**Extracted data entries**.
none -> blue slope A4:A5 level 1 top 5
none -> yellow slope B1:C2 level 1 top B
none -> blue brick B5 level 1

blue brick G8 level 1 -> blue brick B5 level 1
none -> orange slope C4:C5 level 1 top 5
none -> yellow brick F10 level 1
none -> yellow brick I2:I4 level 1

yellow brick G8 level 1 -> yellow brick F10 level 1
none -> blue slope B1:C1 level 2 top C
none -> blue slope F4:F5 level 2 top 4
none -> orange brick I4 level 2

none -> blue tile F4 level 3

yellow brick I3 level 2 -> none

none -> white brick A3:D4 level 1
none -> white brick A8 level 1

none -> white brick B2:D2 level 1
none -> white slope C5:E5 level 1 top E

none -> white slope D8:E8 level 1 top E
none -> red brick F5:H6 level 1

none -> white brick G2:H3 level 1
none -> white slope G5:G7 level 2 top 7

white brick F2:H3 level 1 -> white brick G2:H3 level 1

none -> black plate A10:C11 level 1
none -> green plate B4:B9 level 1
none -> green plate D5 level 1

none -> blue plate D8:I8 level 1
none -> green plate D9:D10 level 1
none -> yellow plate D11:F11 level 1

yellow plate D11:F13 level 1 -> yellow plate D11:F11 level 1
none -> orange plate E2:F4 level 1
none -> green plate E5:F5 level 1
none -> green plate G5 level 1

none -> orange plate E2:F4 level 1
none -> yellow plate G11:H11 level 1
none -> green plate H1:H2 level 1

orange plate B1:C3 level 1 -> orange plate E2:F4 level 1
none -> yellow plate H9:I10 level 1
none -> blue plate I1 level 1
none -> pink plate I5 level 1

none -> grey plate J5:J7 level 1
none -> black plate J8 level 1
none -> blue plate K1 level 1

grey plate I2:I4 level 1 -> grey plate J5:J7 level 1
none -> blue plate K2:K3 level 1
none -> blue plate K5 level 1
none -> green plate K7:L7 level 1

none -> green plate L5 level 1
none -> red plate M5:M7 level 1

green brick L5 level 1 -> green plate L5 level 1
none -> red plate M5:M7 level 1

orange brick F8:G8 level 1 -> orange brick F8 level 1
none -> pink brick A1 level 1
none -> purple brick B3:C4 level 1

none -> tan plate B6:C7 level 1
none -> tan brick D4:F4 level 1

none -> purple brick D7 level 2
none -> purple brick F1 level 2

**Activity**. The number alone is the answer: work out how many lines in the data contain "slope".

**Answer to this exercise**. 8